> [Aim of the exercise]:
Find the string "plate" in the material. Copy every line that has it.

> [Data for review]:
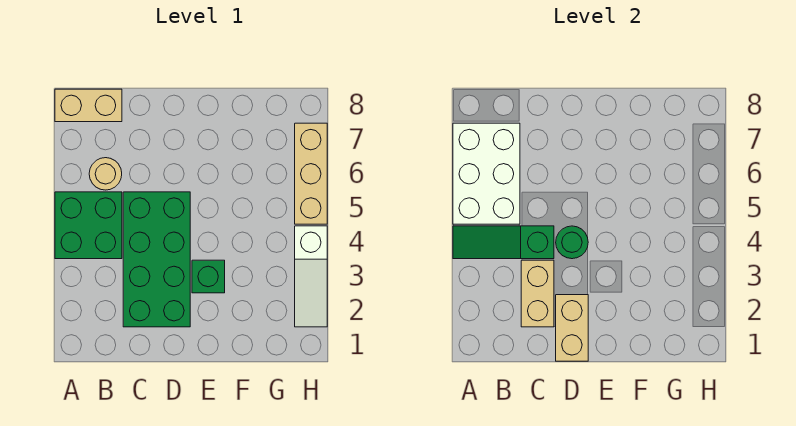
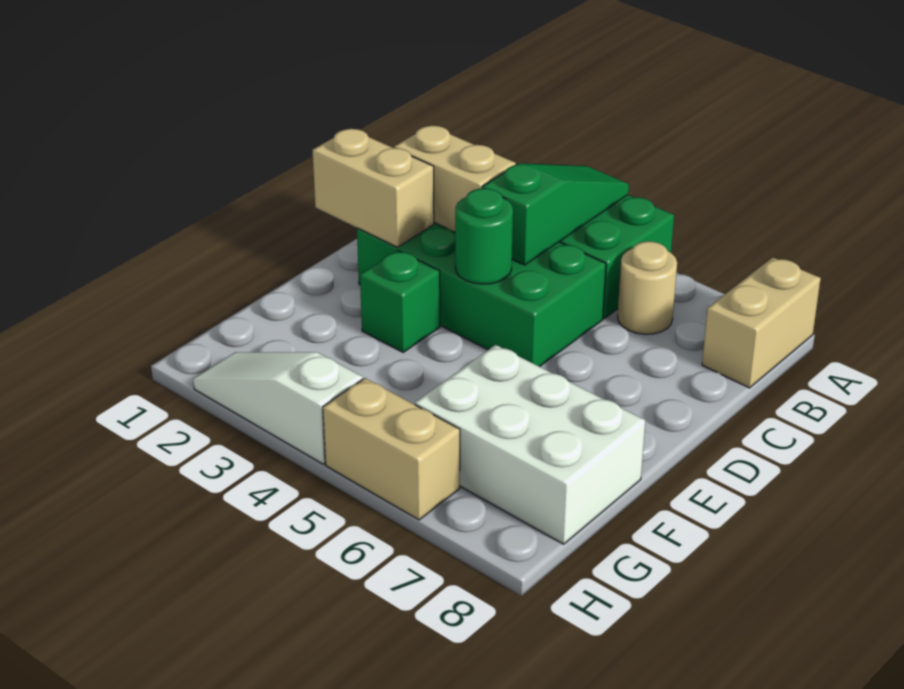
white brick A5:B7 level 2 -> white brick F6:G8 level 1
tan brick H5:H7 level 1 -> tan brick H5:H6 level 1

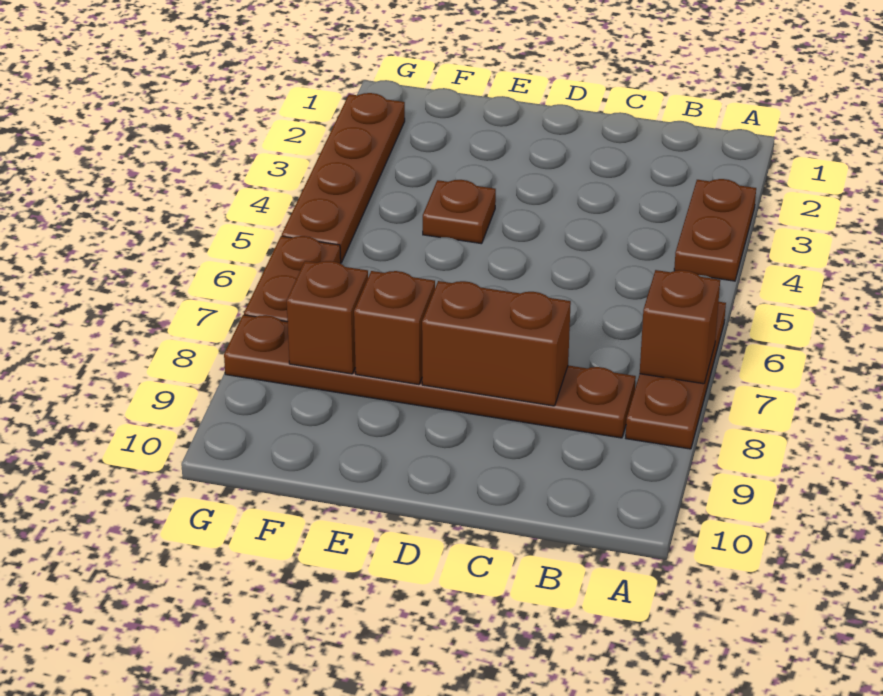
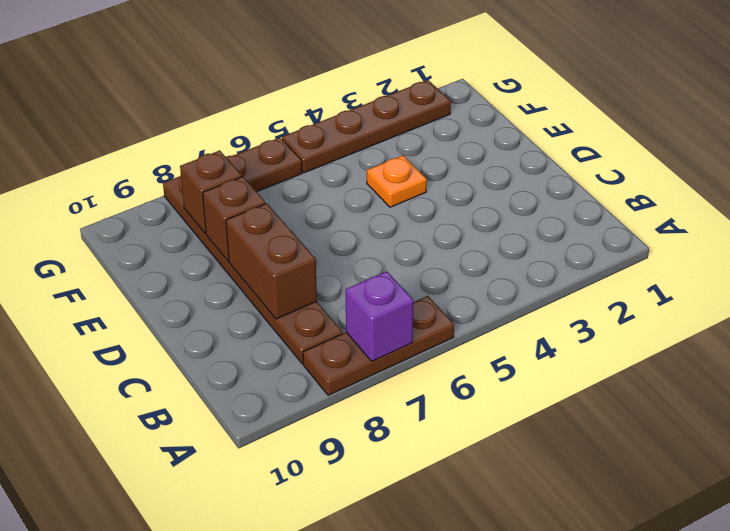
brown plate A3:A4 level 1 -> none
brown brick A7 level 2 -> purple brick A7 level 2
brown plate E4 level 1 -> orange plate E4 level 1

> [Solution to the problem]:
brown plate A3:A4 level 1 -> none
brown plate E4 level 1 -> orange plate E4 level 1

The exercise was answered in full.